▸ **TASK TO CARRY OUT**:
The entire listing that follows must be repeated exactly, pictures excluded.

--- DATA EXCERPT Enclosed Below ---

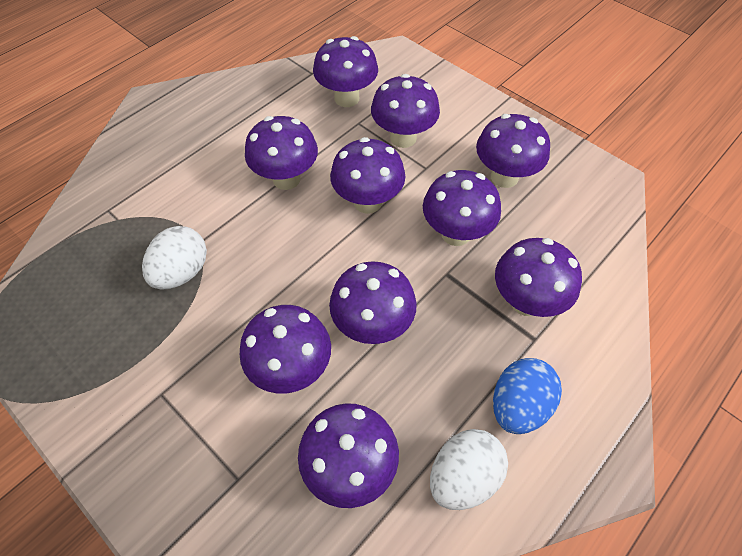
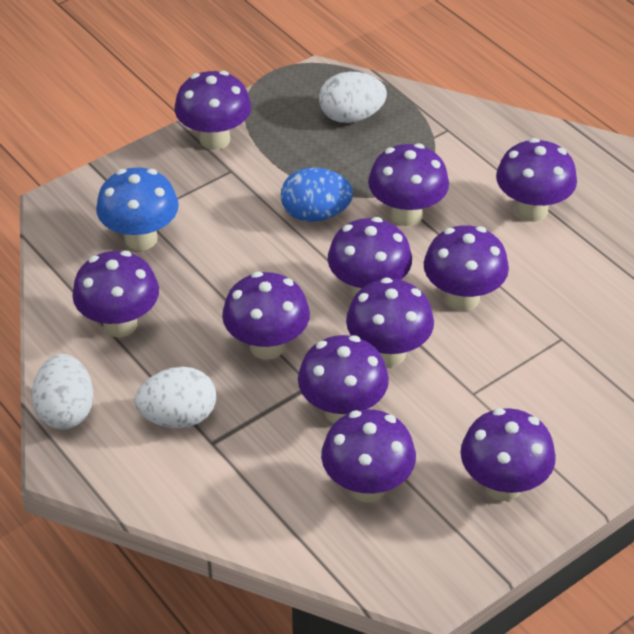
blue mushroom: 0 -> 1
purple mushroom: 10 -> 11
white egg: 2 -> 3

--- End of Enclosed DATA EXCERPT ---

▸ **THE COMPLETED TASK**:
blue mushroom: 0 -> 1
purple mushroom: 10 -> 11
white egg: 2 -> 3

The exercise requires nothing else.